▶ Work to complete
Which lines of the entries below contain the string "cyan"? Copy each one.

▶ Data to process
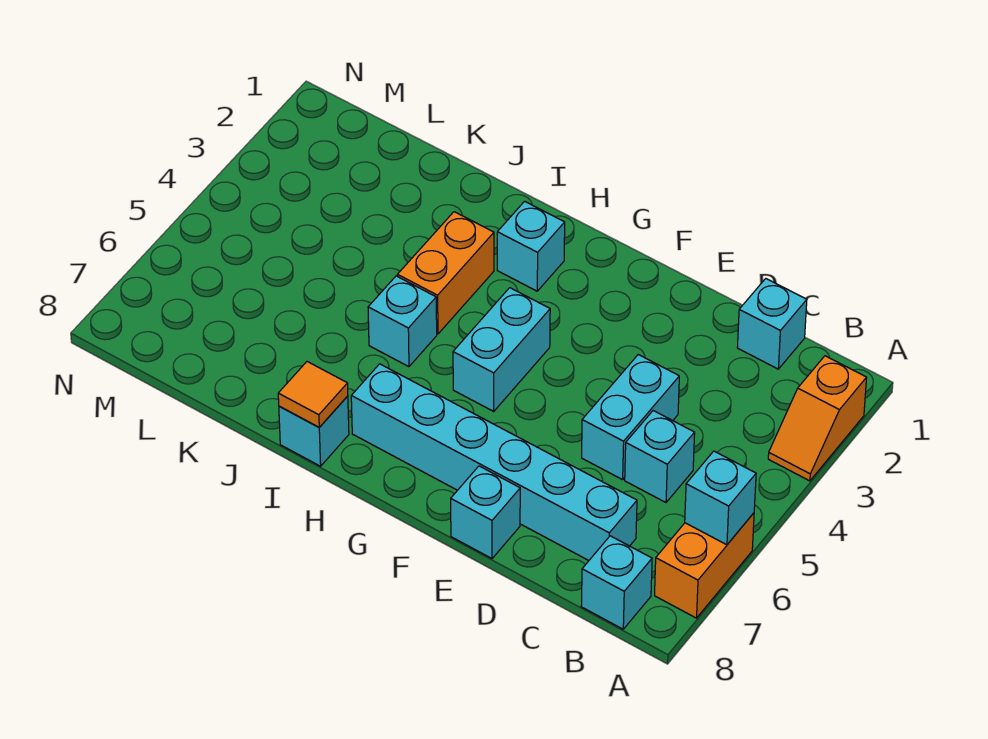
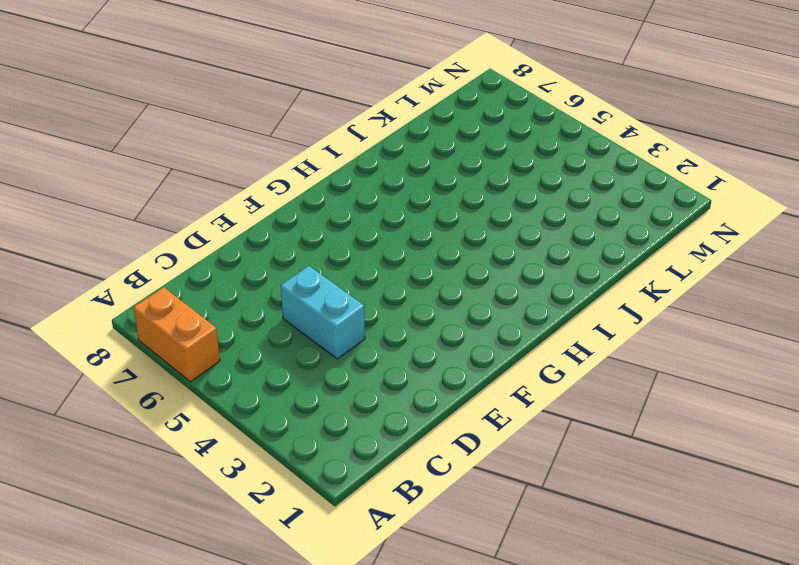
none -> orange slope A2:A3 level 1 top 2
none -> cyan brick B8 level 1
none -> cyan brick C1 level 1

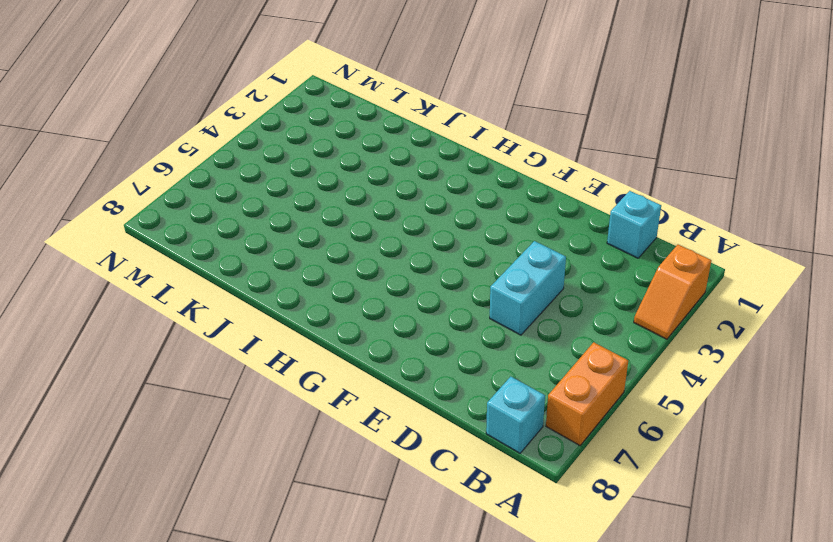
none -> cyan brick C5 level 1
none -> cyan brick C7:H7 level 1
none -> cyan brick E8 level 1

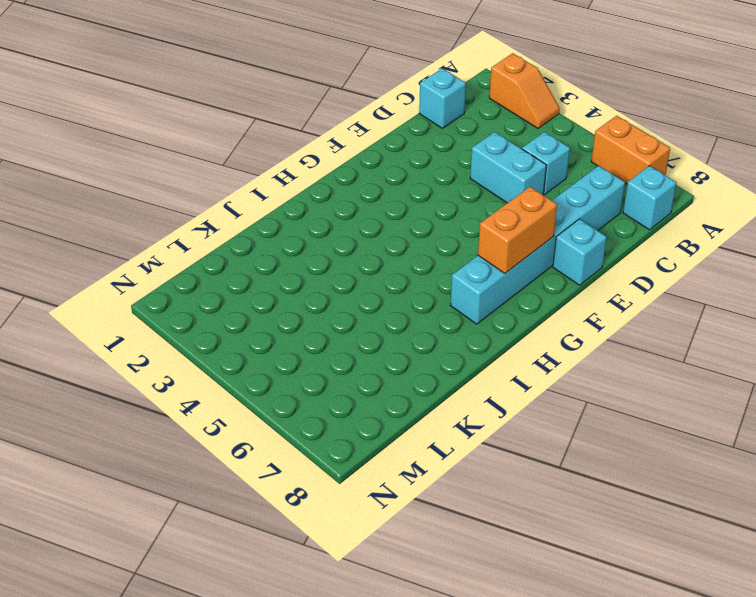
orange brick F7:G7 level 2 -> orange brick I3:I4 level 1
none -> cyan brick G4:G5 level 1
none -> cyan brick H2 level 1
none -> cyan brick I5 level 1

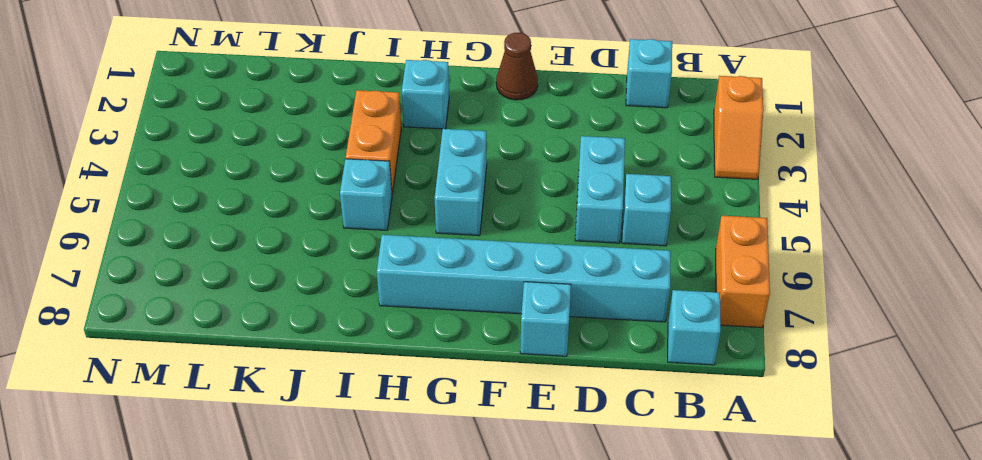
brown cone F1 level 1 -> none
none -> cyan brick I8 level 1
none -> cyan brick A6 level 2
none -> orange tile I8 level 2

▶ Output for this exercise
none -> cyan brick B8 level 1
none -> cyan brick C1 level 1
none -> cyan brick C5 level 1
none -> cyan brick C7:H7 level 1
none -> cyan brick E8 level 1
none -> cyan brick G4:G5 level 1
none -> cyan brick H2 level 1
none -> cyan brick I5 level 1
none -> cyan brick I8 level 1
none -> cyan brick A6 level 2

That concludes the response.